— Start of Given records —

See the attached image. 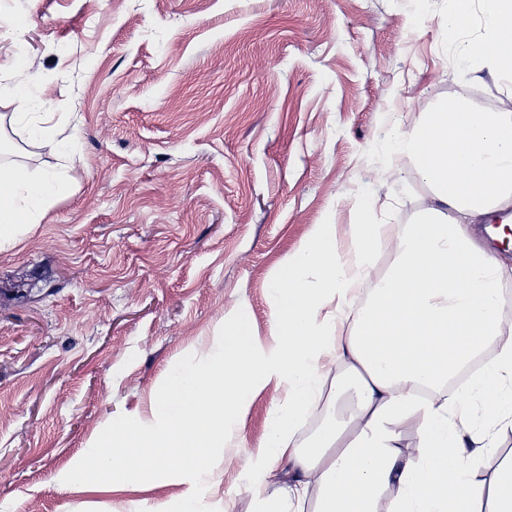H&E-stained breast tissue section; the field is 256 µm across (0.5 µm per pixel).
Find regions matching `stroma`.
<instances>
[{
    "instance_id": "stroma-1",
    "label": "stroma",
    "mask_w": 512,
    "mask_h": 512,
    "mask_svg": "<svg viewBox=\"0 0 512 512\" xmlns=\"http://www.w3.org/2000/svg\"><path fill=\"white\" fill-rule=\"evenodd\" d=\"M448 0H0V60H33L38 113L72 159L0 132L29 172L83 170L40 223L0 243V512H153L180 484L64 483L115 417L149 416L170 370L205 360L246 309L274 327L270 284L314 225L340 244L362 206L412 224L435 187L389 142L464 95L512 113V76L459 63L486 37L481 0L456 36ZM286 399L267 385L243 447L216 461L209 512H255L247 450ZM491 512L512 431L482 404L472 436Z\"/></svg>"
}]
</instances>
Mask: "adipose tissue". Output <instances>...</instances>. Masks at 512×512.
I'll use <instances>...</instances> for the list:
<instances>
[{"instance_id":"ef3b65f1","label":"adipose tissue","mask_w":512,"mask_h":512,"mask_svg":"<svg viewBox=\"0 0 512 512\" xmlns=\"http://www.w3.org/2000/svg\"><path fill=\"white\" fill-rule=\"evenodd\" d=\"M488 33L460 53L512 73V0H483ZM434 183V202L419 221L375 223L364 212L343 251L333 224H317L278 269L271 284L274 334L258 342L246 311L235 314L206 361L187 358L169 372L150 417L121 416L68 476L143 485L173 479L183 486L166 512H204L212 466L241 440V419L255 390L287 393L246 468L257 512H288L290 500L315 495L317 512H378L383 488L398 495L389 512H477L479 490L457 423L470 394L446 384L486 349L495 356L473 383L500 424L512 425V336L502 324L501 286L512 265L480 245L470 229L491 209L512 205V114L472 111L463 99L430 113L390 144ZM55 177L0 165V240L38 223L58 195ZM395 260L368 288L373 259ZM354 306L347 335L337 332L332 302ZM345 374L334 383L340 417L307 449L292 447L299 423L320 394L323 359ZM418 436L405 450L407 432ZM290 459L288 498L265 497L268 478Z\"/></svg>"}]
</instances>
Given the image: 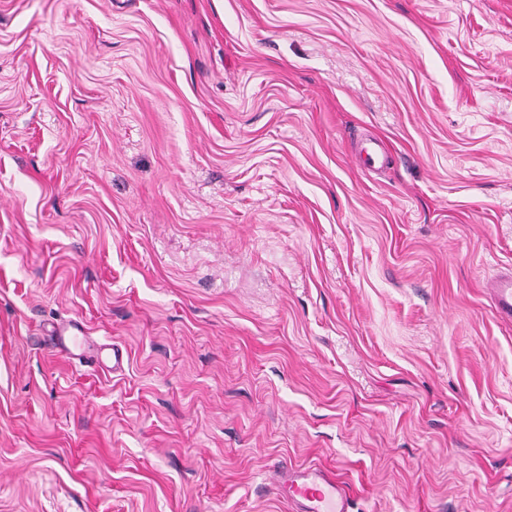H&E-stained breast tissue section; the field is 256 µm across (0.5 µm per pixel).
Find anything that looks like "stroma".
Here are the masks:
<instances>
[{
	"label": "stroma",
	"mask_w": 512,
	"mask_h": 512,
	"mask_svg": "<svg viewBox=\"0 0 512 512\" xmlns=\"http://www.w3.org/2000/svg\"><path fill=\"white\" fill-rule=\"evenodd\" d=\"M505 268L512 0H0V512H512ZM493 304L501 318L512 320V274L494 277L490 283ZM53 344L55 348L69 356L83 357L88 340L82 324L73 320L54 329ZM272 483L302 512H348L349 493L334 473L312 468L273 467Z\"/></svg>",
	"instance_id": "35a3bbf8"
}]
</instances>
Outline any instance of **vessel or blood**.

— End of Given records —
— Start of Given records —

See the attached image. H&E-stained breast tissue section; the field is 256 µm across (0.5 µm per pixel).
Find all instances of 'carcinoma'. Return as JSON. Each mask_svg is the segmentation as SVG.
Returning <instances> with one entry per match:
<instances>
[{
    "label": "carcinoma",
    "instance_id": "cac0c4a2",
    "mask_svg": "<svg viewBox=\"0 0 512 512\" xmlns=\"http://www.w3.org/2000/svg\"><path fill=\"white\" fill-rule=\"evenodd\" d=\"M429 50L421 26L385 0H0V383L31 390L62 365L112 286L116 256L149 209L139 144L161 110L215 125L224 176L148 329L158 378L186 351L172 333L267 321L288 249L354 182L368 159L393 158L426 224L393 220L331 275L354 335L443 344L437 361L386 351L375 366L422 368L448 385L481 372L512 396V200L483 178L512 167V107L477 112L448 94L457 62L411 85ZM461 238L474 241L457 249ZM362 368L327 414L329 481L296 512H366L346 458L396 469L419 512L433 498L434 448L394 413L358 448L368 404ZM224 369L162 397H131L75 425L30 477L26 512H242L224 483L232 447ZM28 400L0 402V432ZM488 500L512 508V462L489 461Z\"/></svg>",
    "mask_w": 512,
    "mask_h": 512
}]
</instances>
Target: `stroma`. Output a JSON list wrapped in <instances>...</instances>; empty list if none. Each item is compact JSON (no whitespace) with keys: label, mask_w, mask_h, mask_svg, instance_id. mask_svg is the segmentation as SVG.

— End of Given records —

= Direction =
Output, from the data above, the lines from the line with "Find all instances" to the line with "instance_id. mask_svg is the segmentation as SVG." exactly as they stand, both ends included and nothing else.

= Answer to this exercise =
Find all instances of 'carcinoma'. Return as JSON. Each mask_svg is the segmentation as SVG.
Returning <instances> with one entry per match:
<instances>
[{
    "label": "carcinoma",
    "instance_id": "cac0c4a2",
    "mask_svg": "<svg viewBox=\"0 0 512 512\" xmlns=\"http://www.w3.org/2000/svg\"><path fill=\"white\" fill-rule=\"evenodd\" d=\"M429 50L421 26L385 0H0V383L31 390L62 365L112 286L116 256L149 209L139 144L161 110L215 125L224 176L148 329L158 378L186 351L172 333L267 321L288 249L354 182L368 159L393 158L426 224L393 220L331 275L354 335L443 344L437 361L386 351L375 366L422 368L448 385L481 372L512 396V200L483 178L512 167V107L477 112L448 94L457 62L411 85ZM461 238L474 241L457 249ZM362 368L327 414L329 481L296 512H366L346 458L396 469L419 512L433 498L434 448L394 413L358 448L368 404ZM224 369L162 397H131L75 425L30 477L26 512H242L224 483L232 447ZM28 400L0 402V432ZM488 500L512 508V462L489 461Z\"/></svg>",
    "mask_w": 512,
    "mask_h": 512
}]
</instances>
Target: `stroma`. Output a JSON list wrapped in <instances>...</instances>; empty list if none. Each item is compact JSON (no whitespace) with keys: label, mask_w, mask_h, mask_svg, instance_id. mask_svg is the segmentation as SVG.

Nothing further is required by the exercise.